Directions:
Among the entries below, find the line with "C8: 68pF (GND, NET13) -> 68pF (GND, NET6)", then quote it and each following line up to and including the line with "R6: 1k (NET12, NET15) -> 220k (NET12, NET15)", and nothing else.

Change detection outputs
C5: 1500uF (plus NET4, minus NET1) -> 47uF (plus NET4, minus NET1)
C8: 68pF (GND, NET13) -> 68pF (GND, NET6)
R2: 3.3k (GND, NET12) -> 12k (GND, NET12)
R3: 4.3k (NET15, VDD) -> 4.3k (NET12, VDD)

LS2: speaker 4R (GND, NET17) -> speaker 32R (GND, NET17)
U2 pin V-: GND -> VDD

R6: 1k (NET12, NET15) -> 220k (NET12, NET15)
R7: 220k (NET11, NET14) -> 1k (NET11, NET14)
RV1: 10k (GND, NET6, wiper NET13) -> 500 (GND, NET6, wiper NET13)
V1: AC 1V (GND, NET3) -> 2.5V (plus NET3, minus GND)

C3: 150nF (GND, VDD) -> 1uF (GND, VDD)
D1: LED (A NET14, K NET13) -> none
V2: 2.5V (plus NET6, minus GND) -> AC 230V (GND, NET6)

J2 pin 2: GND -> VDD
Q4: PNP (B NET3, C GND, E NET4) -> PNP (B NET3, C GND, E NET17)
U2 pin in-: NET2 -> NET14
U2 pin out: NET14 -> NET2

Answer to this exercise:
C8: 68pF (GND, NET13) -> 68pF (GND, NET6)
R2: 3.3k (GND, NET12) -> 12k (GND, NET12)
R3: 4.3k (NET15, VDD) -> 4.3k (NET12, VDD)

LS2: speaker 4R (GND, NET17) -> speaker 32R (GND, NET17)
U2 pin V-: GND -> VDD

R6: 1k (NET12, NET15) -> 220k (NET12, NET15)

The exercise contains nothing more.